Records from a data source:
━━━━━━━━━━━━━━━━━━━━━━━━━━━━━━
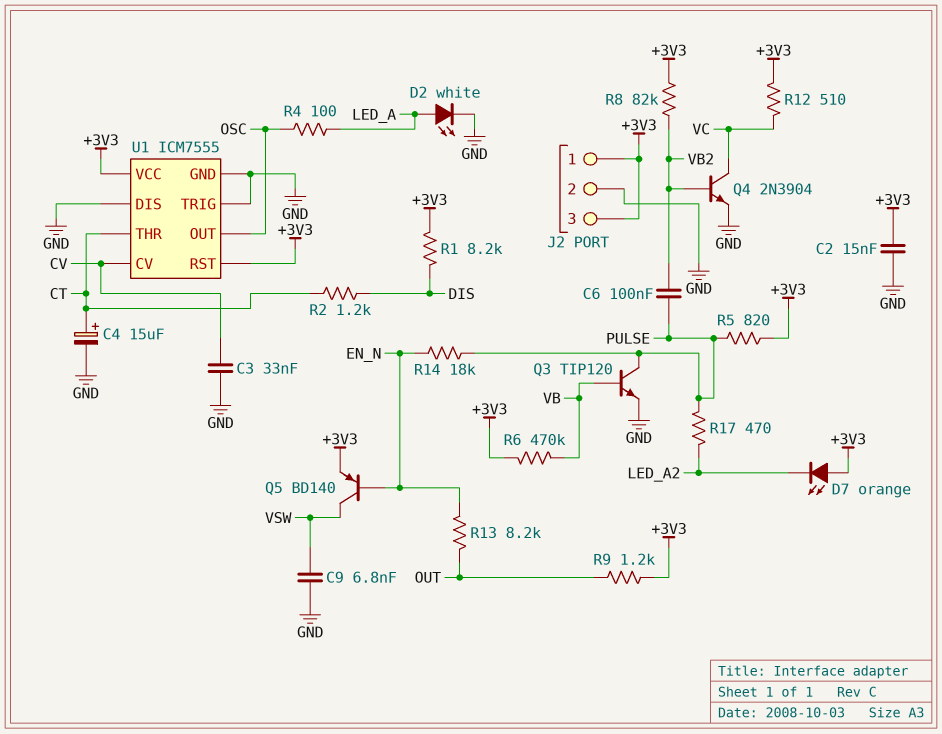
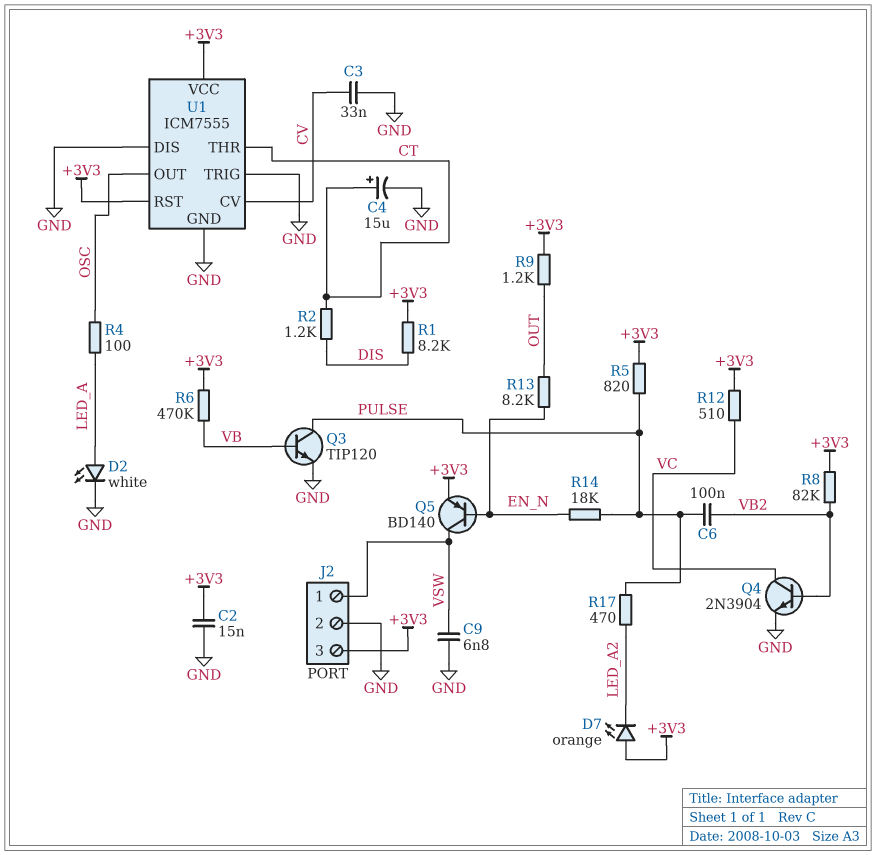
J2 pin 1: +3V3 -> VSW

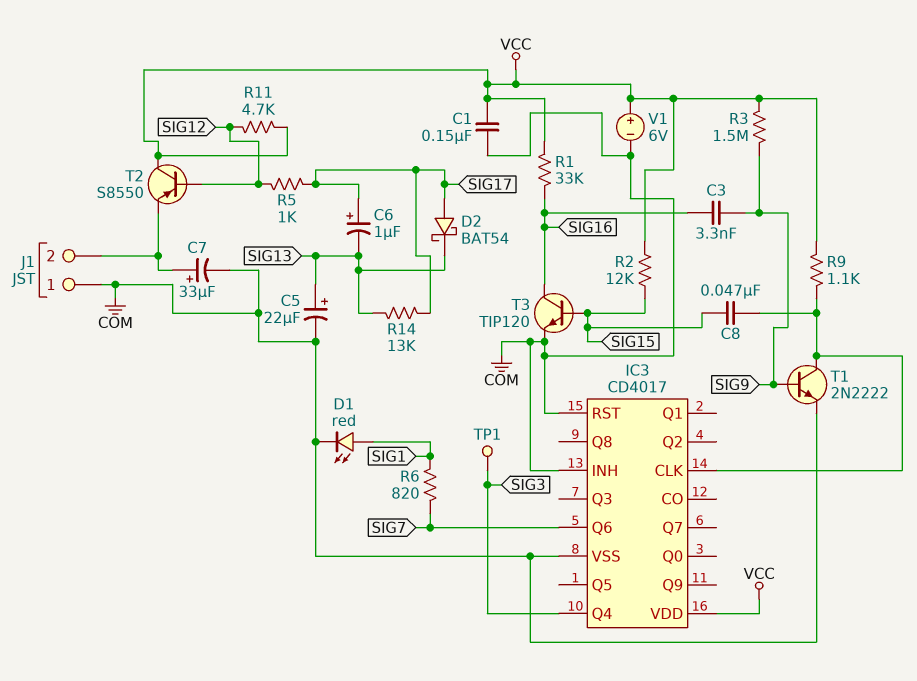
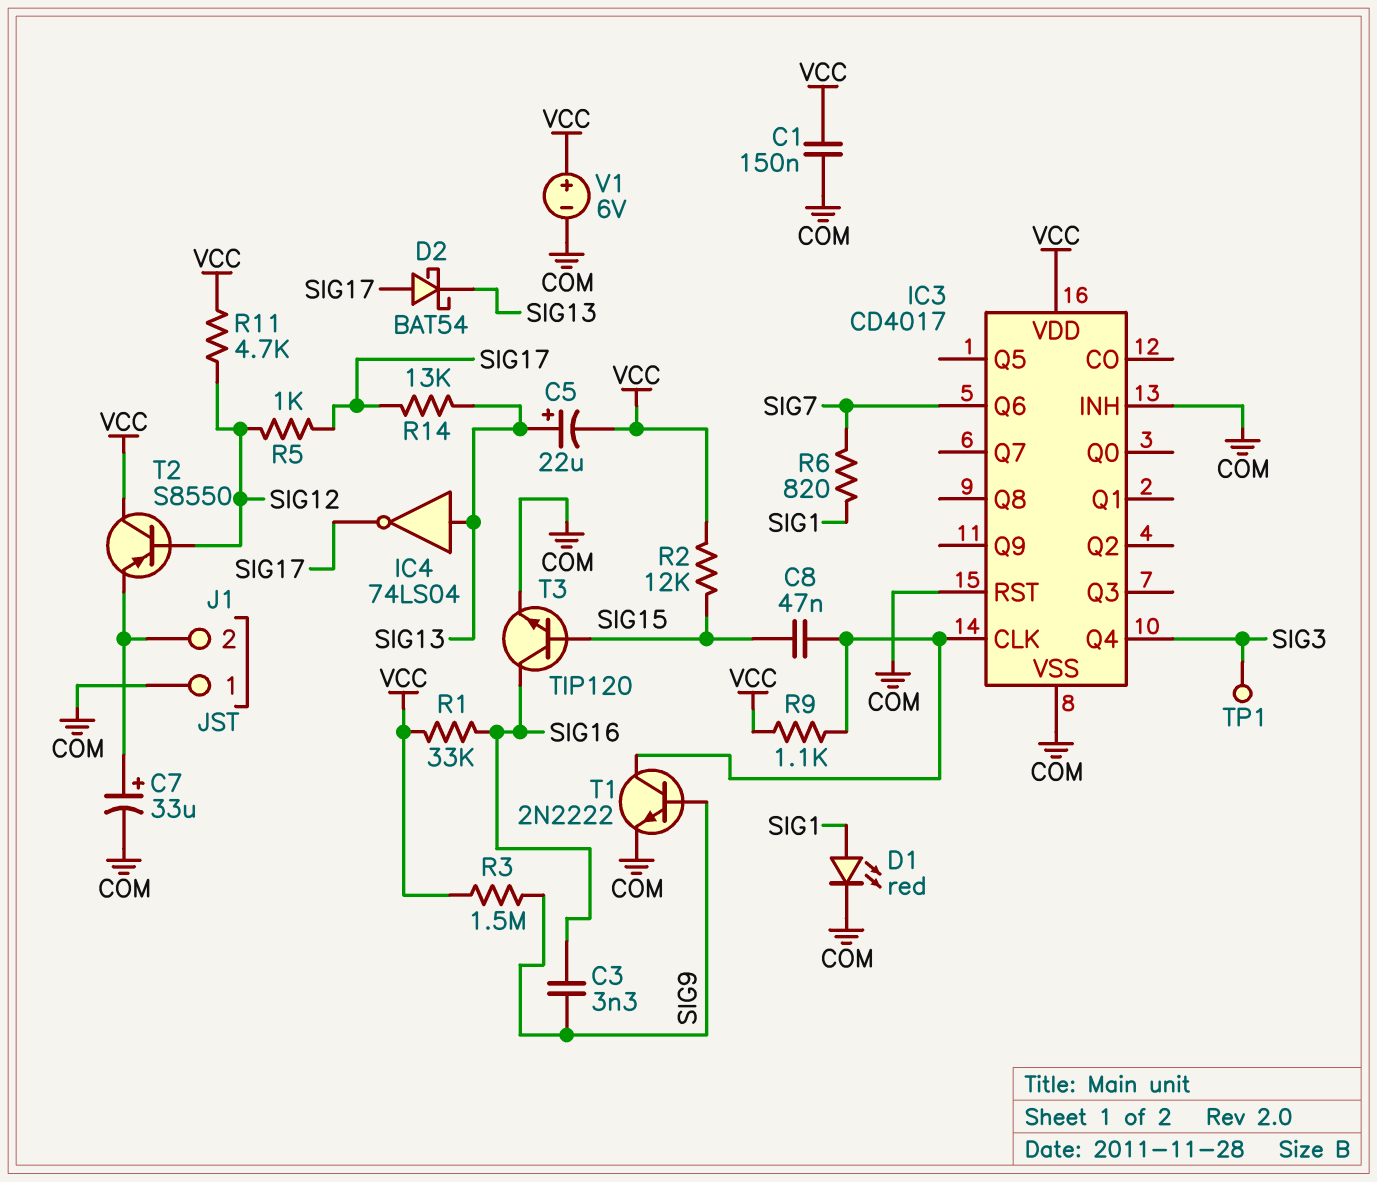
C5: 22uF (plus SIG13, minus COM) -> 22uF (plus SIG13, minus VCC)
C6: 1uF (plus SIG17, minus SIG13) -> none
IC4: none -> NOT 74LS04 (in SIG13, out SIG17)

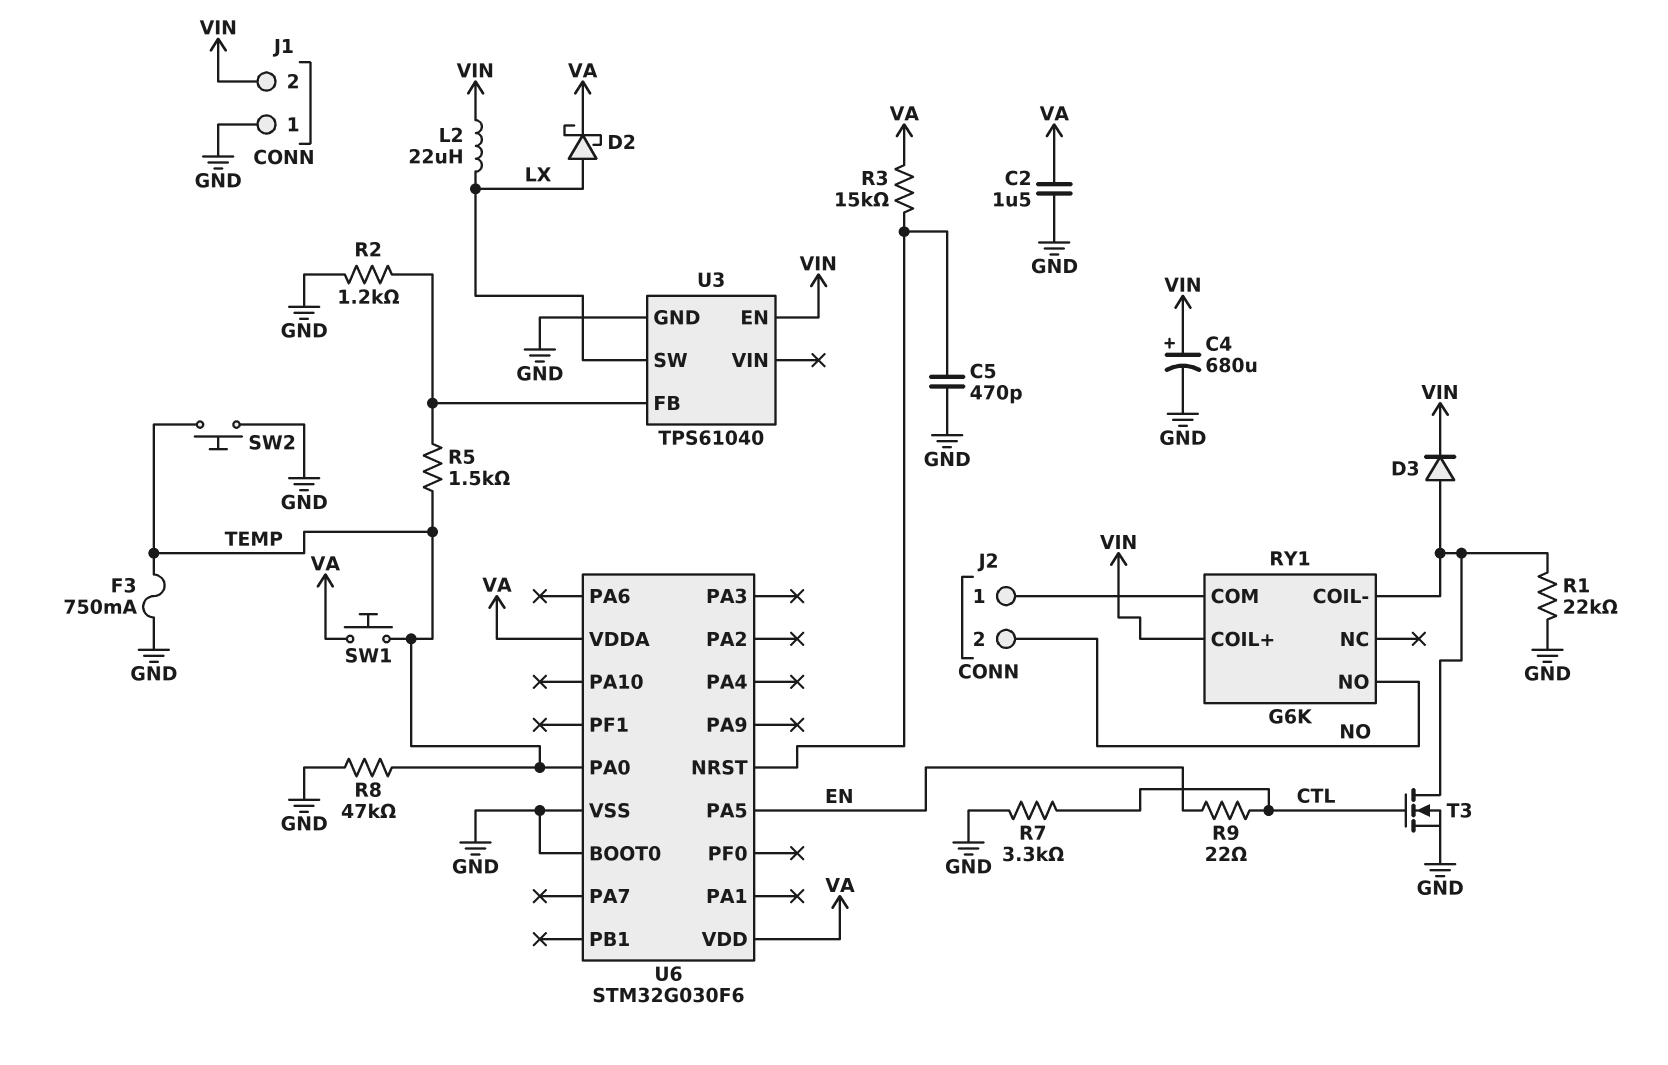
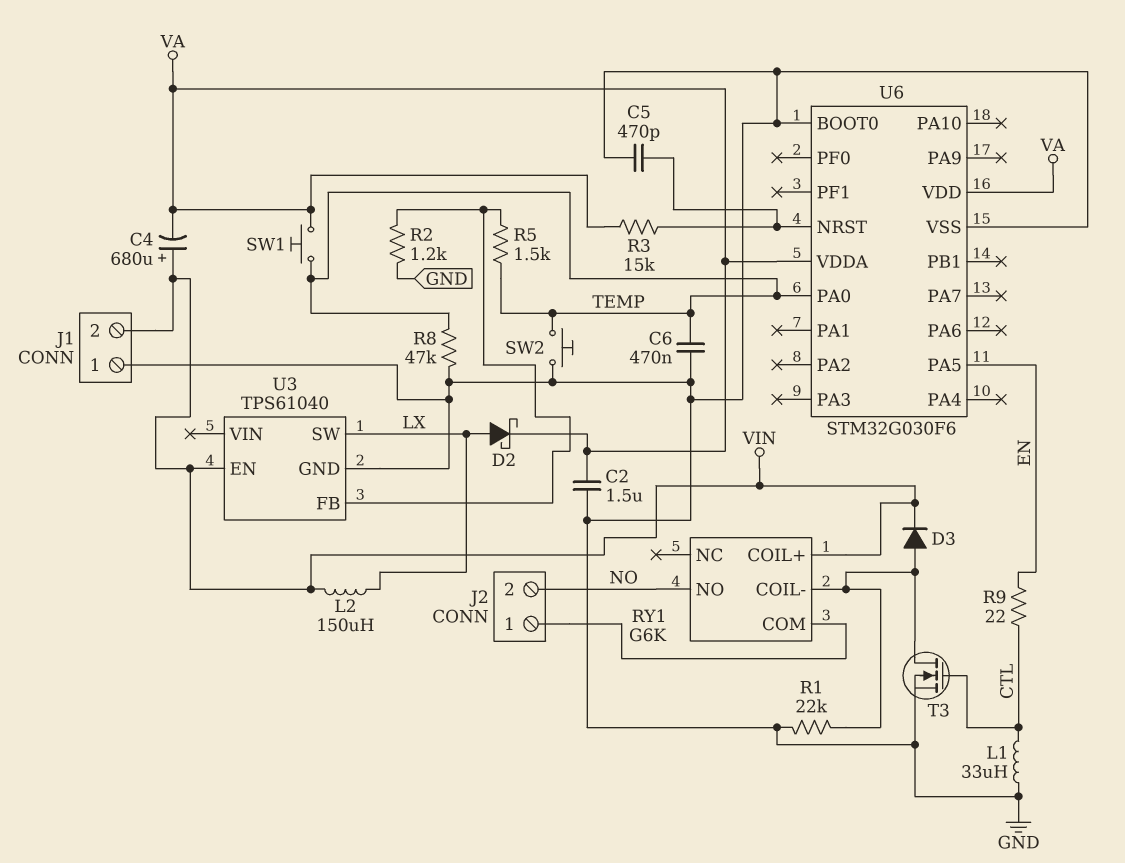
C4: 680uF (plus VIN, minus GND) -> 680uF (plus VIN, minus VA)
C6: none -> 470nF (GND, TEMP)
F3: 750mA (GND, TEMP) -> none
L1: none -> 33uH (CTL, GND)
L2: 22uH (LX, VIN) -> 150uH (LX, VIN)
R7: 3.3k (CTL, GND) -> none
━━━━━━━━━━━━━━━━━━━━━━━━━━━━━━
Task to carry out: An exact reproduction of the data is required, with pictures excluded.

Solution to this problem:
J2 pin 1: +3V3 -> VSW

C5: 22uF (plus SIG13, minus COM) -> 22uF (plus SIG13, minus VCC)
C6: 1uF (plus SIG17, minus SIG13) -> none
IC4: none -> NOT 74LS04 (in SIG13, out SIG17)

C4: 680uF (plus VIN, minus GND) -> 680uF (plus VIN, minus VA)
C6: none -> 470nF (GND, TEMP)
F3: 750mA (GND, TEMP) -> none
L1: none -> 33uH (CTL, GND)
L2: 22uH (LX, VIN) -> 150uH (LX, VIN)
R7: 3.3k (CTL, GND) -> none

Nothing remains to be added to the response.